EXERCISE DETAILS
Copy every line of text from the entries below word for word, and leave the pictures out of your answer.

SOURCE DATA

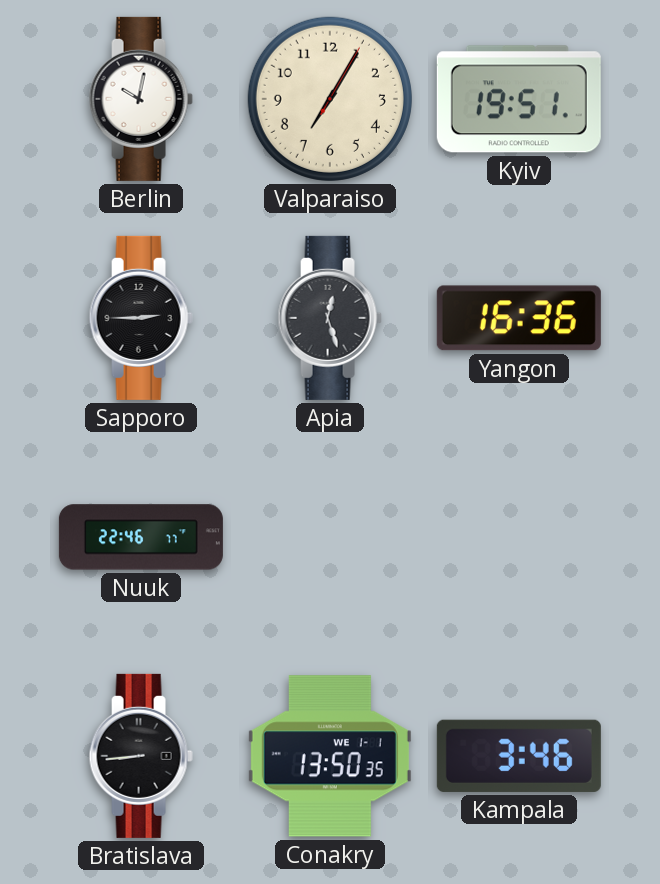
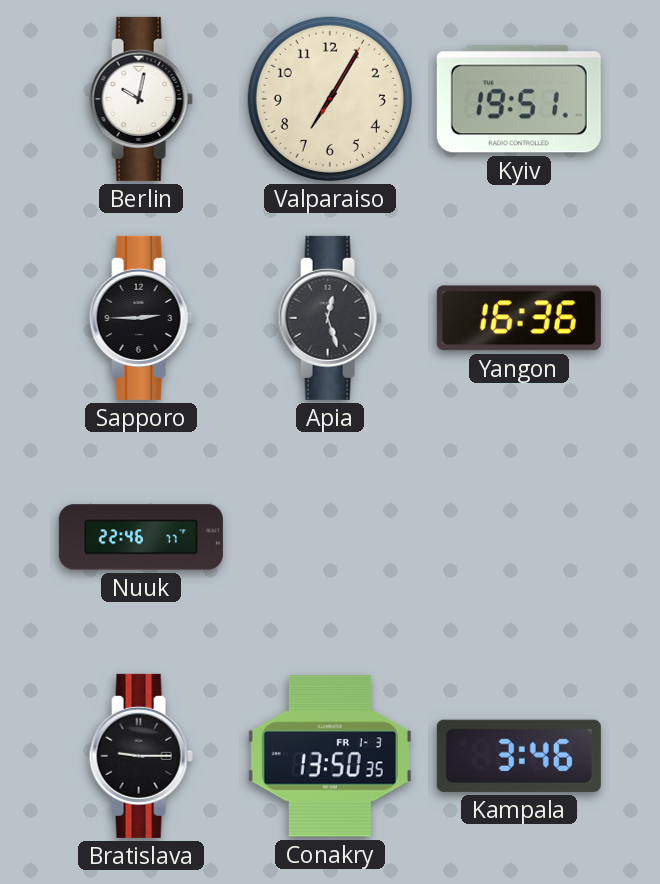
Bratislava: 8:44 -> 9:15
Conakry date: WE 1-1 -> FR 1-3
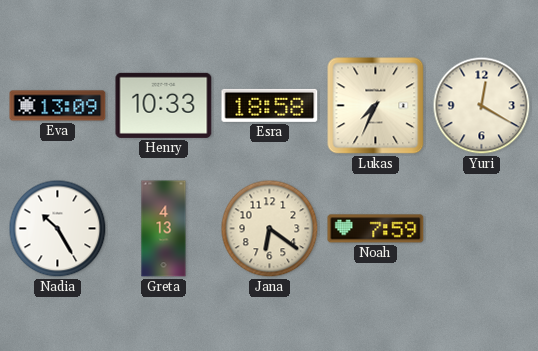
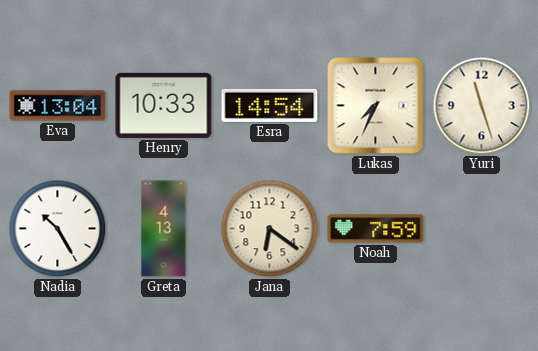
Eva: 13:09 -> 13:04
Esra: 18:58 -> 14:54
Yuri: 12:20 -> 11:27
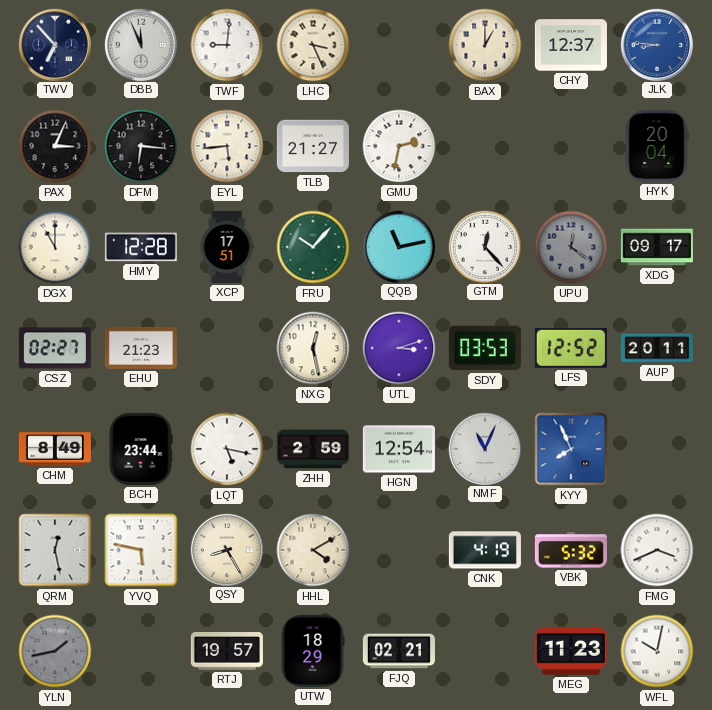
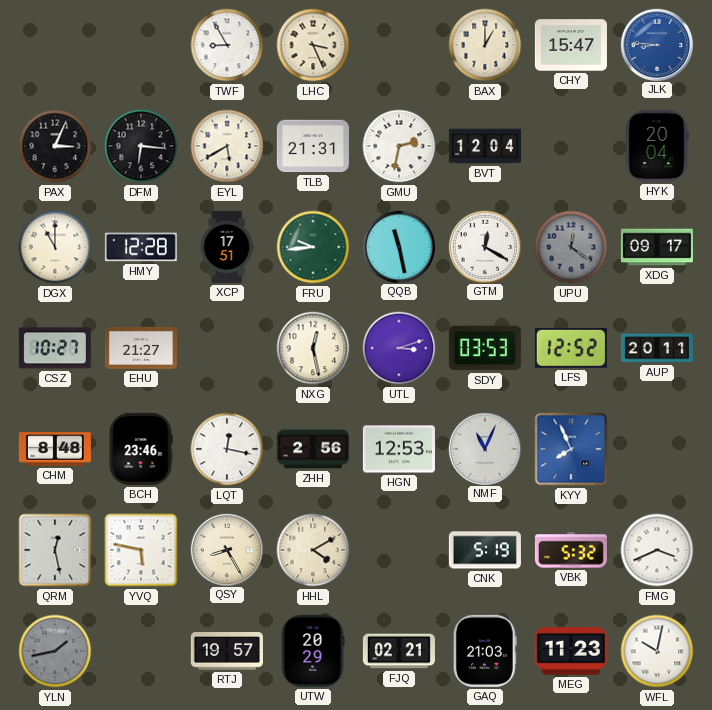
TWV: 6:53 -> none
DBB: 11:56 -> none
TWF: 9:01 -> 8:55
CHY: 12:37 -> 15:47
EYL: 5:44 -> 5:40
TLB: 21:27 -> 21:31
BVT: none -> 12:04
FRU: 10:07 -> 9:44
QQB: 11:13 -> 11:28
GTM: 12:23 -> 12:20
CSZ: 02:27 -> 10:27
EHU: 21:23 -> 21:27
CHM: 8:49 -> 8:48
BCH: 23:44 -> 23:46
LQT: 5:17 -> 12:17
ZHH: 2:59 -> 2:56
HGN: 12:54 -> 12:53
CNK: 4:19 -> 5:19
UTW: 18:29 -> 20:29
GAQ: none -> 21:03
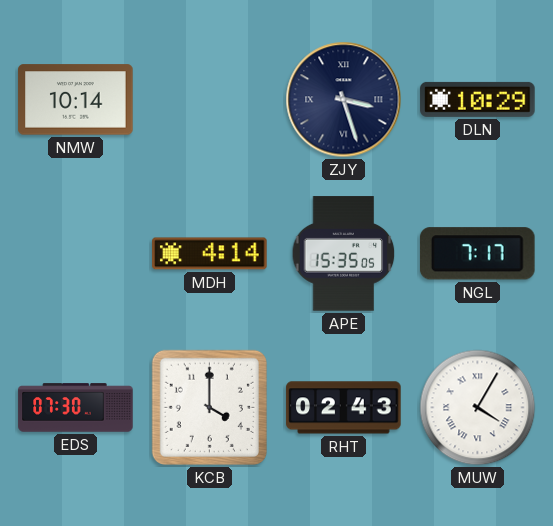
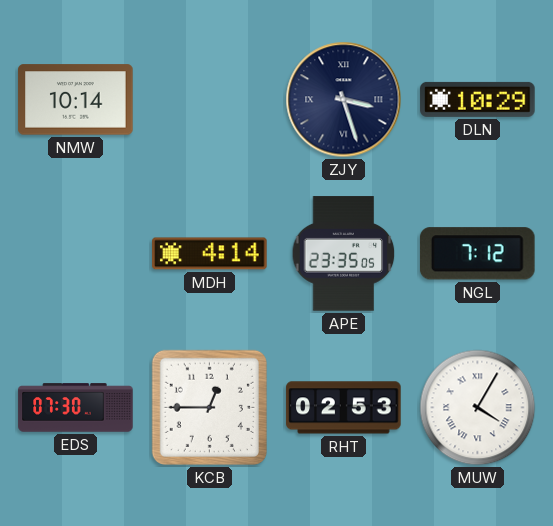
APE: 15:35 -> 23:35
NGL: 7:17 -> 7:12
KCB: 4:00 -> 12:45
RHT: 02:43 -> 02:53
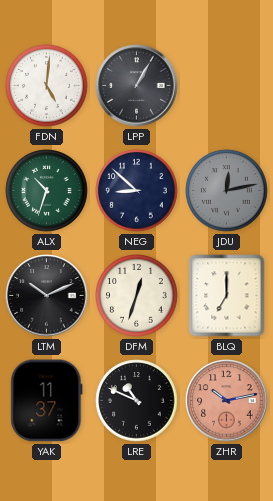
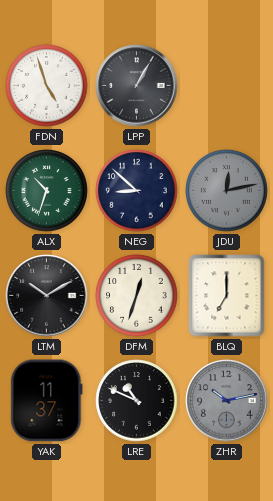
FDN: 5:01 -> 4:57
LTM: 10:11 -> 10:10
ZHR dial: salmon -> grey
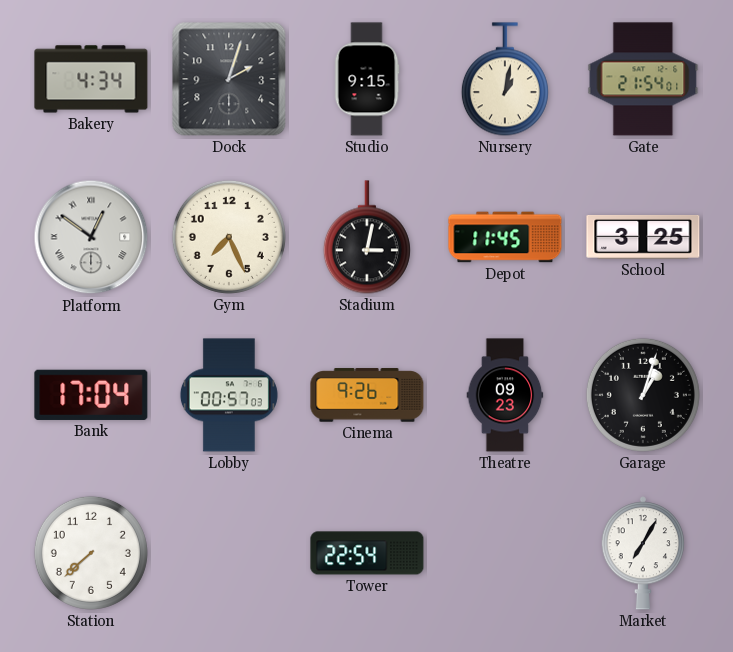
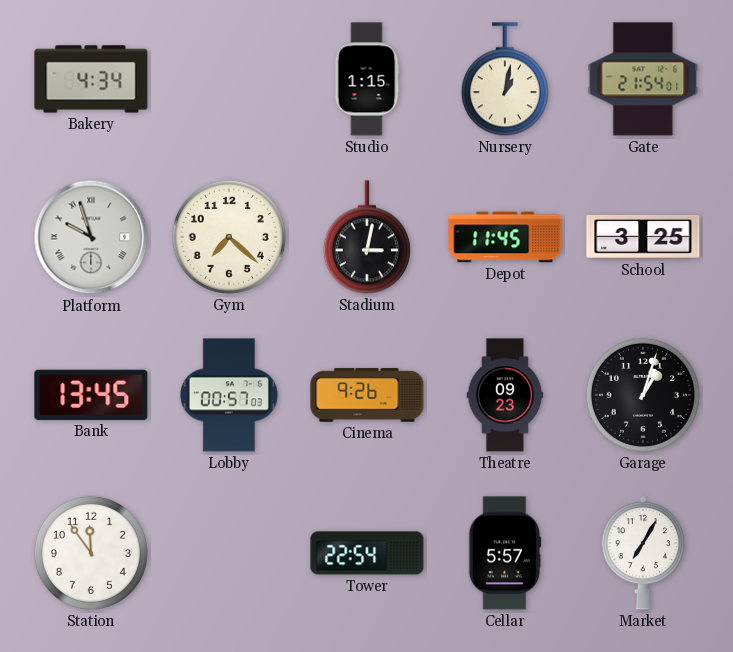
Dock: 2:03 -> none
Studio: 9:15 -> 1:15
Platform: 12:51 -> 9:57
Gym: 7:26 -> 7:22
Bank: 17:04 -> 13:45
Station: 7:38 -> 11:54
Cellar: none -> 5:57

RESPONSE TO THIS EXERCISE
Bratislava: 8:44 -> 9:15
Conakry date: WE 1-1 -> FR 1-3
Eva: 13:09 -> 13:04
Esra: 18:58 -> 14:54
Yuri: 12:20 -> 11:27
TWV: 6:53 -> none
DBB: 11:56 -> none
TWF: 9:01 -> 8:55
CHY: 12:37 -> 15:47
EYL: 5:44 -> 5:40
TLB: 21:27 -> 21:31
BVT: none -> 12:04
FRU: 10:07 -> 9:44
QQB: 11:13 -> 11:28
GTM: 12:23 -> 12:20
CSZ: 02:27 -> 10:27
EHU: 21:23 -> 21:27
CHM: 8:49 -> 8:48
BCH: 23:44 -> 23:46
LQT: 5:17 -> 12:17
ZHH: 2:59 -> 2:56
HGN: 12:54 -> 12:53
CNK: 4:19 -> 5:19
UTW: 18:29 -> 20:29
GAQ: none -> 21:03
APE: 15:35 -> 23:35
NGL: 7:17 -> 7:12
KCB: 4:00 -> 12:45
RHT: 02:43 -> 02:53
FDN: 5:01 -> 4:57
LTM: 10:11 -> 10:10
ZHR dial: salmon -> grey
Dock: 2:03 -> none
Studio: 9:15 -> 1:15
Platform: 12:51 -> 9:57
Gym: 7:26 -> 7:22
Bank: 17:04 -> 13:45
Station: 7:38 -> 11:54
Cellar: none -> 5:57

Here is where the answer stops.